* INFORMATION
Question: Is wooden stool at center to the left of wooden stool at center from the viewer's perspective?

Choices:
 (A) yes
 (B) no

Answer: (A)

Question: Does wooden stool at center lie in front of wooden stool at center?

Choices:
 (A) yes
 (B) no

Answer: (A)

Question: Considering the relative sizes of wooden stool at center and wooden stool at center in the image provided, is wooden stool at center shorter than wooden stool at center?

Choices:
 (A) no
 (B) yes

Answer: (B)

* EXERCISE BRIEF
Reproduce the material above word for word, keeping every line unchanged and in its original order.

* ANSWER BOX
Question: Is wooden stool at center to the left of wooden stool at center from the viewer's perspective?

Choices:
 (A) yes
 (B) no

Answer: (A)

Question: Does wooden stool at center lie in front of wooden stool at center?

Choices:
 (A) yes
 (B) no

Answer: (A)

Question: Considering the relative sizes of wooden stool at center and wooden stool at center in the image provided, is wooden stool at center shorter than wooden stool at center?

Choices:
 (A) no
 (B) yes

Answer: (B)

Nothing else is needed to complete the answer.